Data for this task:
########
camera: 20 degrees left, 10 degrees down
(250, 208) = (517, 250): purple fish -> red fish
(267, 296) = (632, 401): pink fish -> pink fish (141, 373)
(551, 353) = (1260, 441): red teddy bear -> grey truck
########
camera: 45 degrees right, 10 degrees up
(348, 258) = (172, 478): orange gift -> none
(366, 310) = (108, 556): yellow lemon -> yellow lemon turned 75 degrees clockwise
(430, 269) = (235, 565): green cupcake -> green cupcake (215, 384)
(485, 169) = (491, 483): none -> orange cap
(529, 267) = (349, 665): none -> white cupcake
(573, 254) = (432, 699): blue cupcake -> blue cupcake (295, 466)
########
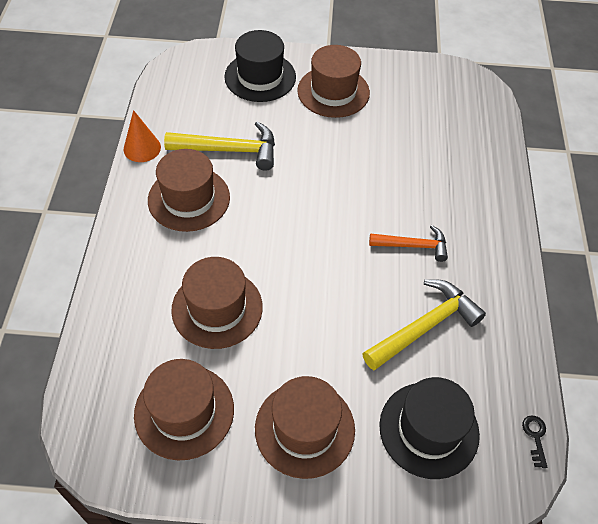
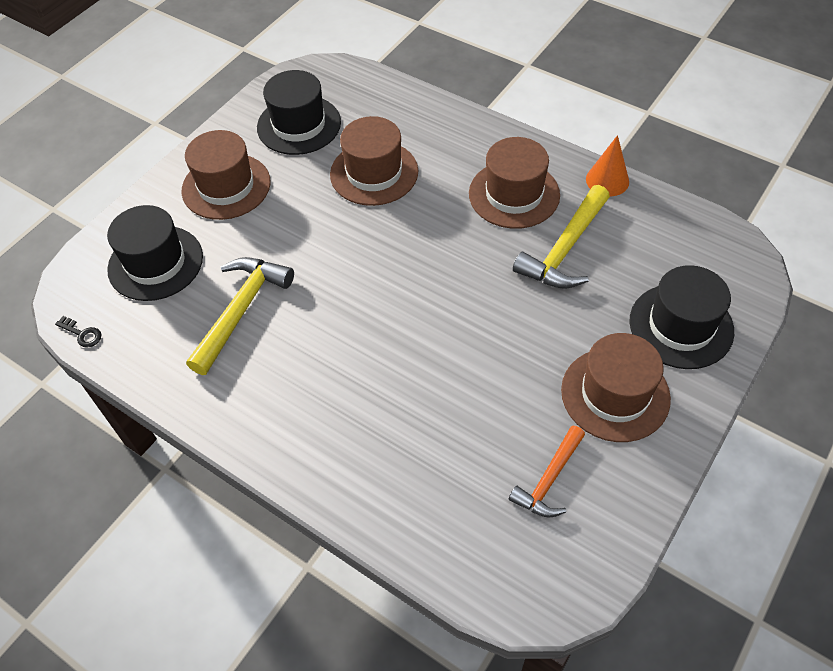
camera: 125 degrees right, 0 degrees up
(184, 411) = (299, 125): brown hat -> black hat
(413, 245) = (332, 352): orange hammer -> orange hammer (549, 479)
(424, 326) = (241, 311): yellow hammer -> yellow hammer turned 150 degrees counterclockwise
########
Exercise details: Take the records above and return, word for word, only the lines that fall from the line with "camera: 20 degrees left, 10 degrees down" to the line with "(551, 353) = (1260, 441): red", both of them included.

Result of this exercise:
camera: 20 degrees left, 10 degrees down
(250, 208) = (517, 250): purple fish -> red fish
(267, 296) = (632, 401): pink fish -> pink fish (141, 373)
(551, 353) = (1260, 441): red teddy bear -> grey truck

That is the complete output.